**Written request**
Rewrite the part of the source data that opens with the line containing "reordered [374, 567]" and runs through the end of the source data, replacing "buoy" with "anchor" and leaving everything else unchanged.

**Source data**
↓↓↓

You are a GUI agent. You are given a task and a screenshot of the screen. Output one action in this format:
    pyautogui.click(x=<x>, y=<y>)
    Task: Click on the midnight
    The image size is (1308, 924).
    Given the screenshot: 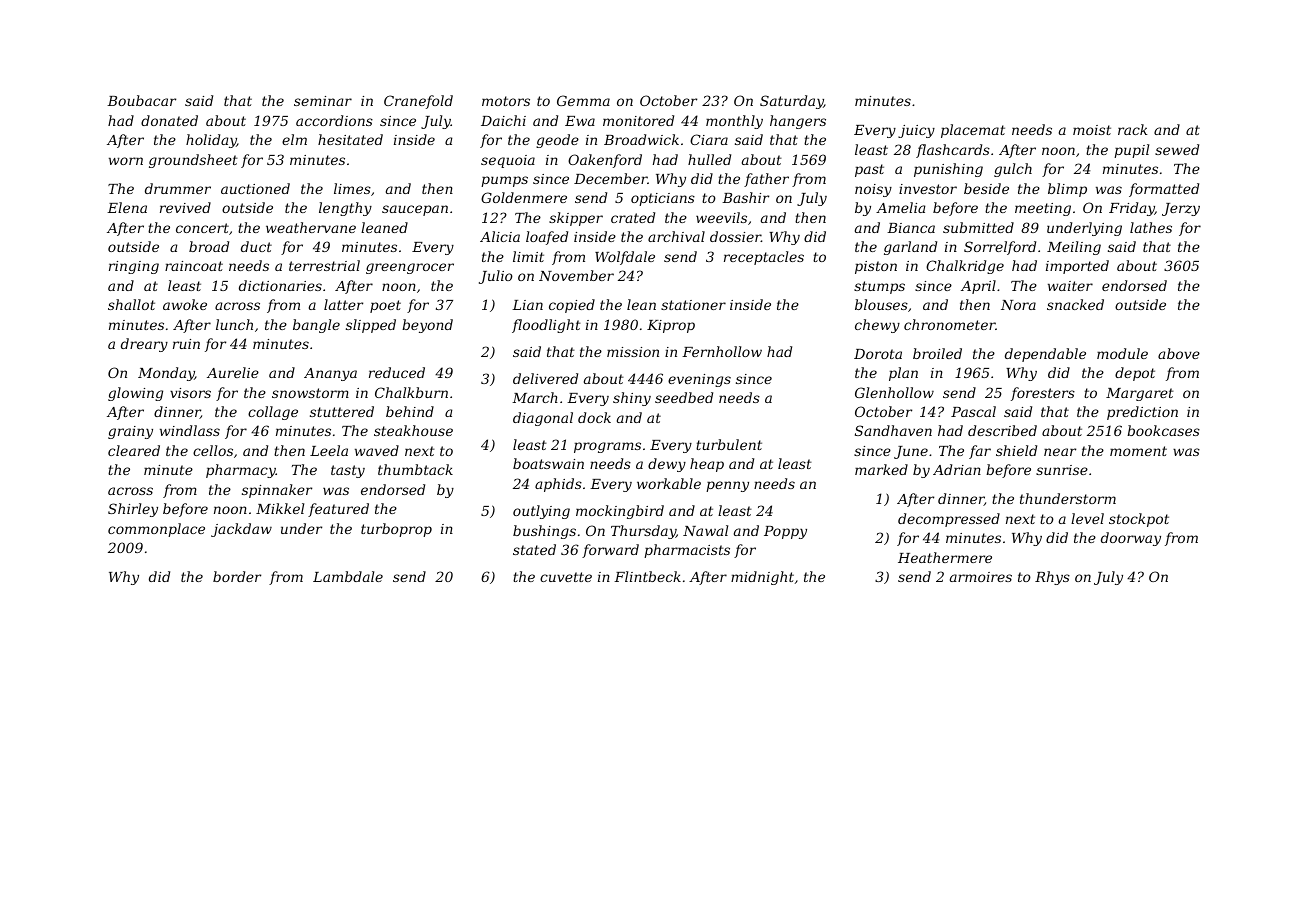 What is the action you would take?
    pyautogui.click(x=762, y=578)
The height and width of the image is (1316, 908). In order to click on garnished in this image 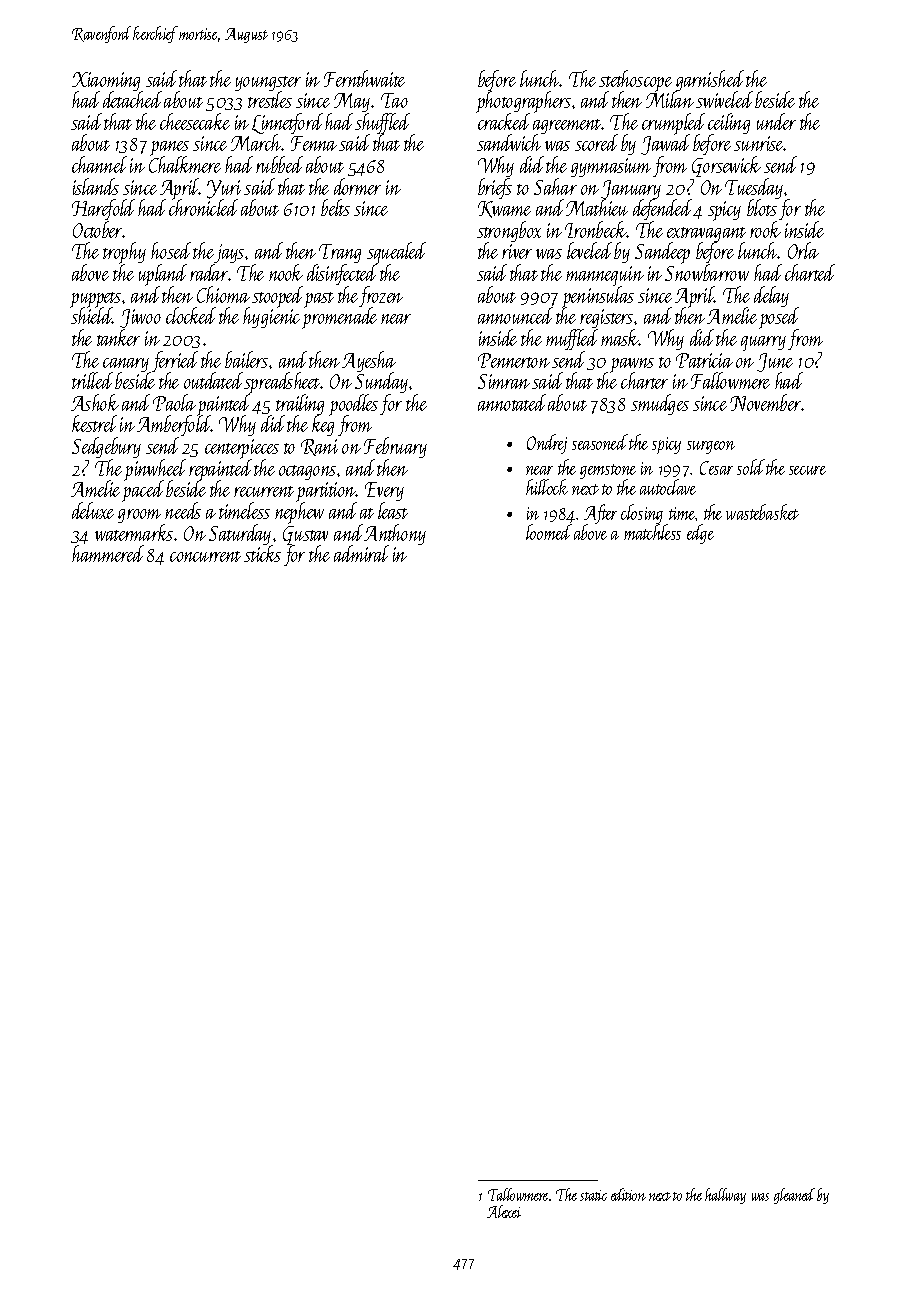, I will do `click(710, 80)`.
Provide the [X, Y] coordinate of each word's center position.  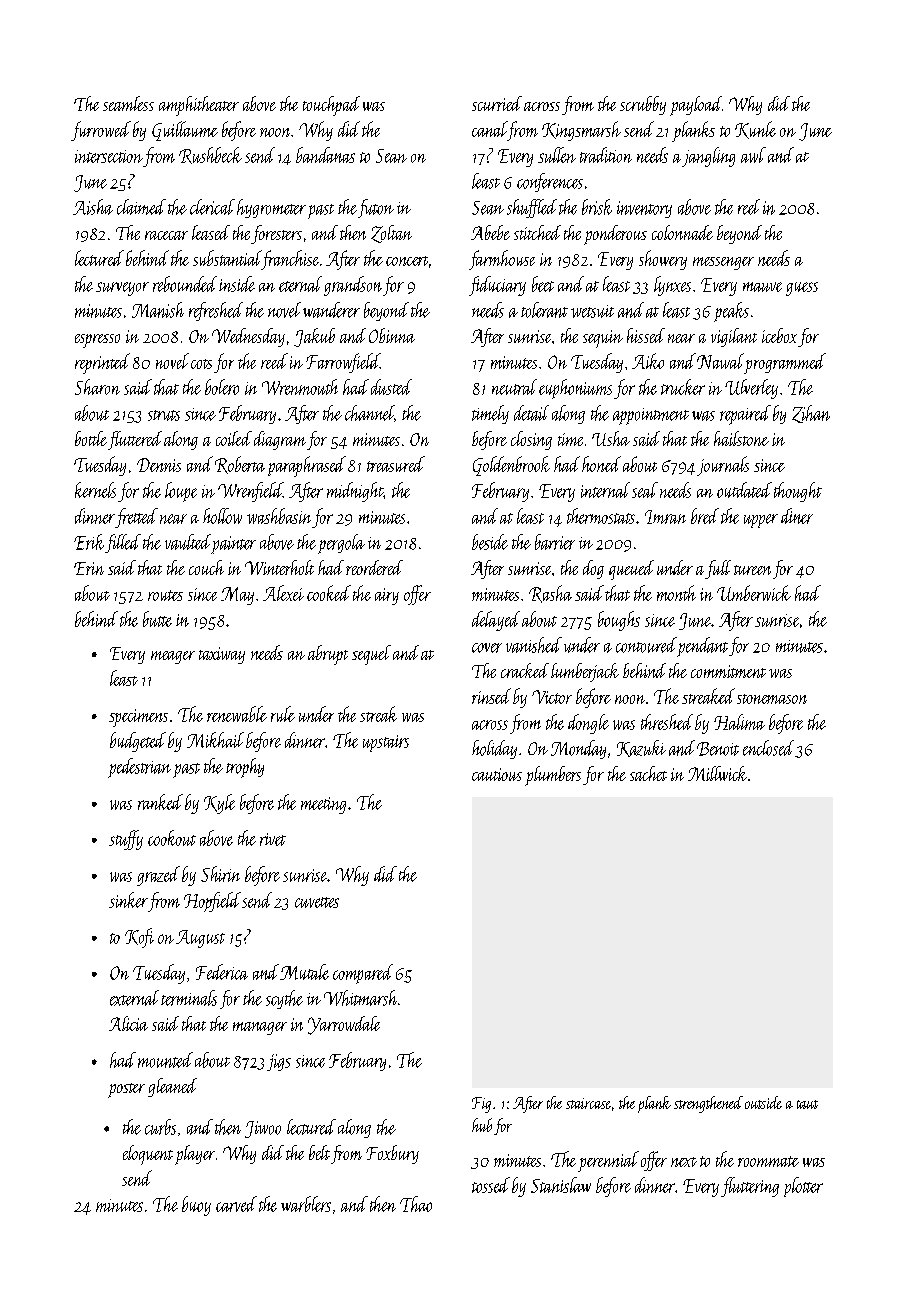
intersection [109, 156]
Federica [222, 972]
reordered [374, 567]
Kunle [755, 130]
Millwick [717, 773]
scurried [497, 103]
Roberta [240, 465]
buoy [196, 1206]
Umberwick [754, 593]
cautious [497, 774]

↑↑↑

**Answer for this exercise**
reordered [374, 567]
Kunle [755, 130]
Millwick [717, 773]
scurried [497, 103]
Roberta [240, 465]
anchor [196, 1206]
Umberwick [754, 593]
cautious [497, 774]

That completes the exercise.